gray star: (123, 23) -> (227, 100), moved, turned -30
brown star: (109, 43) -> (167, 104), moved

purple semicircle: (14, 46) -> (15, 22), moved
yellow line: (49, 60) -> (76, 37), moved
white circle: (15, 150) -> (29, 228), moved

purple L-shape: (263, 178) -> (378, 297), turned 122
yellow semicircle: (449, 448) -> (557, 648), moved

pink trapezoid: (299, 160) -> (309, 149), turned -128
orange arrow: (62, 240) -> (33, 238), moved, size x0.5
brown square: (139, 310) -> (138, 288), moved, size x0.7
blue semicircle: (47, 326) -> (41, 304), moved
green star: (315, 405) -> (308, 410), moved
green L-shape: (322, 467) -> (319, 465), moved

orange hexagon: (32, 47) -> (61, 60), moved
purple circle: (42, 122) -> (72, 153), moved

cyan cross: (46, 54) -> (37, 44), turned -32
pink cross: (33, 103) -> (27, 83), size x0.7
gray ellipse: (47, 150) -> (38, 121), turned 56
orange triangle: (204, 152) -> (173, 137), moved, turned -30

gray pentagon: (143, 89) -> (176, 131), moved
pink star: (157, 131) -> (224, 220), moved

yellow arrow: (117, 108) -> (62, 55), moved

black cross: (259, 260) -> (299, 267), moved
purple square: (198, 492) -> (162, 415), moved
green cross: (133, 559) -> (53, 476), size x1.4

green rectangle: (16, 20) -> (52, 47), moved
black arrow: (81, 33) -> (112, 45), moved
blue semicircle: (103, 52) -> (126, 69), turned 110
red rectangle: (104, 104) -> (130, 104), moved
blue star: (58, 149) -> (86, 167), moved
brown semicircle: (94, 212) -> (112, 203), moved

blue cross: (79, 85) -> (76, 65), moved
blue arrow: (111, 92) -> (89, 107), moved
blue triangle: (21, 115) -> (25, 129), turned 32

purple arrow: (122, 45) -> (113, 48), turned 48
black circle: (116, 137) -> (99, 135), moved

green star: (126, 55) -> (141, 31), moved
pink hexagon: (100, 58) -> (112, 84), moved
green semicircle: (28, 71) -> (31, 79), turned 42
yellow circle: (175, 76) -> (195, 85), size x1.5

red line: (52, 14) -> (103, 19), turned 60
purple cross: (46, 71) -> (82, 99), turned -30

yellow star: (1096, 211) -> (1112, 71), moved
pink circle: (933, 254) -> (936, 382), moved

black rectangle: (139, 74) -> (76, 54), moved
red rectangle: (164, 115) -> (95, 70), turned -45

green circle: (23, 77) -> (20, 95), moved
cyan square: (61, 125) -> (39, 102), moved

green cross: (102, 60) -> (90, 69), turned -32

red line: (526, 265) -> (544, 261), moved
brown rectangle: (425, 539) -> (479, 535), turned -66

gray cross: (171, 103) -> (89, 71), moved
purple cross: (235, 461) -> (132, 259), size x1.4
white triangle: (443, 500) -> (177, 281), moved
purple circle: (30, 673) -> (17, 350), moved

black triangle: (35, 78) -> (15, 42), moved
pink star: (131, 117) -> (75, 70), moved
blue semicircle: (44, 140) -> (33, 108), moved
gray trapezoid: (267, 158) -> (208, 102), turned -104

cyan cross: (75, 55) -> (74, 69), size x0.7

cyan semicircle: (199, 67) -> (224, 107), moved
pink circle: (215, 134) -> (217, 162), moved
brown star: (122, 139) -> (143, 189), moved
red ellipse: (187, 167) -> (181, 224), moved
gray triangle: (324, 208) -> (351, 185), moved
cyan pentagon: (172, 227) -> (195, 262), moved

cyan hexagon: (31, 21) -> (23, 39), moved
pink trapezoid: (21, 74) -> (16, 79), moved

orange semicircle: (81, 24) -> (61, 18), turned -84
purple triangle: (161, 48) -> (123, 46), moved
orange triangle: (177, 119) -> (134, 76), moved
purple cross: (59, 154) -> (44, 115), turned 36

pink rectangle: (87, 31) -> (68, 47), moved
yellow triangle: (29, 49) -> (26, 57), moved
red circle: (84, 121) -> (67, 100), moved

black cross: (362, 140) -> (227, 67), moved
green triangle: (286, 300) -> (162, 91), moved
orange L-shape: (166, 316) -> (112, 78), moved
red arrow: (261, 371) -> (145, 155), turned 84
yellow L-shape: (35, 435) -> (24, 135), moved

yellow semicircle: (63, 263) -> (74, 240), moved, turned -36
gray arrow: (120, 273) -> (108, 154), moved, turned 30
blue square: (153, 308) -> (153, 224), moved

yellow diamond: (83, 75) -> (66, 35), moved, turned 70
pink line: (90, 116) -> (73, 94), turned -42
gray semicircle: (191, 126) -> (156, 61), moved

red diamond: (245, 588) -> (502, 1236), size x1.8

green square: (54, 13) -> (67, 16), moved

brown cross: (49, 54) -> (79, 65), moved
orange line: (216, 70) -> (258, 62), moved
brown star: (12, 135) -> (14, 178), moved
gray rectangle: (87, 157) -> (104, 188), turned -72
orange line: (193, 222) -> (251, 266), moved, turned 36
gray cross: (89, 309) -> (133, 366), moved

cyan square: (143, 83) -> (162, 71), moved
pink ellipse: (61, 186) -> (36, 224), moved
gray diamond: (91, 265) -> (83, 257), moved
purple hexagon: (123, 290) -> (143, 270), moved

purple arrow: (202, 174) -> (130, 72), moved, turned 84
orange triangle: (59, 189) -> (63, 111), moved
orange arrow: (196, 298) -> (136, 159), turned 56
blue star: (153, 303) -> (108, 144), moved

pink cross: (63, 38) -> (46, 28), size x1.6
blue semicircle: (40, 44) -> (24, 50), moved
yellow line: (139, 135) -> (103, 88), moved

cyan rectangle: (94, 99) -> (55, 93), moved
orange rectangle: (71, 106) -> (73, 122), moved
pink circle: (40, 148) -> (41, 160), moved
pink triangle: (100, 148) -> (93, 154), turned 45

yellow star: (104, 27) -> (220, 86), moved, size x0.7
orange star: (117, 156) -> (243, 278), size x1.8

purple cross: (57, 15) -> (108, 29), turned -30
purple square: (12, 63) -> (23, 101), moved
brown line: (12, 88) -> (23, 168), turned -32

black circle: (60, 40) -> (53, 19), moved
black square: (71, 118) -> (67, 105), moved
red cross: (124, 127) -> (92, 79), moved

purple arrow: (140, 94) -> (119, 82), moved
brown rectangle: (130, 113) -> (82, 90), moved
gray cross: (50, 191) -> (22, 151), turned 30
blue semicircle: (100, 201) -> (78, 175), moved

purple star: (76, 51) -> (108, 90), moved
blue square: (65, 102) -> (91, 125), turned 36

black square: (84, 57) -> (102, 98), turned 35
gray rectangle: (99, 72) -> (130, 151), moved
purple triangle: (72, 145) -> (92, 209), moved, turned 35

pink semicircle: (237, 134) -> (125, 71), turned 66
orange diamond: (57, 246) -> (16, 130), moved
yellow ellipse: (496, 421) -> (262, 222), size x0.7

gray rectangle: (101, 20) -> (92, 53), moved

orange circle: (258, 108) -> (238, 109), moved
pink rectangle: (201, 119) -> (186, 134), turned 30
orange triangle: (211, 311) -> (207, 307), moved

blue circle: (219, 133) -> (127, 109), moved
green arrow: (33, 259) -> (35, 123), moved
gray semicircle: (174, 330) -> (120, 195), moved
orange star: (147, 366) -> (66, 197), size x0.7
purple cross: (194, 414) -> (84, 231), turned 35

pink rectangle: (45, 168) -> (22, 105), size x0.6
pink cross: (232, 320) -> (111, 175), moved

__________

Working from the data above, extract solely the lines from the one containing "gray diamond: (91, 265) -> (83, 257), moved" through the one containing "gray cross: (50, 191) -> (22, 151), turned 30", exactly as they appear, both included.

### Exercise output
gray diamond: (91, 265) -> (83, 257), moved
purple hexagon: (123, 290) -> (143, 270), moved

purple arrow: (202, 174) -> (130, 72), moved, turned 84
orange triangle: (59, 189) -> (63, 111), moved
orange arrow: (196, 298) -> (136, 159), turned 56
blue star: (153, 303) -> (108, 144), moved

pink cross: (63, 38) -> (46, 28), size x1.6
blue semicircle: (40, 44) -> (24, 50), moved
yellow line: (139, 135) -> (103, 88), moved

cyan rectangle: (94, 99) -> (55, 93), moved
orange rectangle: (71, 106) -> (73, 122), moved
pink circle: (40, 148) -> (41, 160), moved
pink triangle: (100, 148) -> (93, 154), turned 45

yellow star: (104, 27) -> (220, 86), moved, size x0.7
orange star: (117, 156) -> (243, 278), size x1.8

purple cross: (57, 15) -> (108, 29), turned -30
purple square: (12, 63) -> (23, 101), moved
brown line: (12, 88) -> (23, 168), turned -32

black circle: (60, 40) -> (53, 19), moved
black square: (71, 118) -> (67, 105), moved
red cross: (124, 127) -> (92, 79), moved

purple arrow: (140, 94) -> (119, 82), moved
brown rectangle: (130, 113) -> (82, 90), moved
gray cross: (50, 191) -> (22, 151), turned 30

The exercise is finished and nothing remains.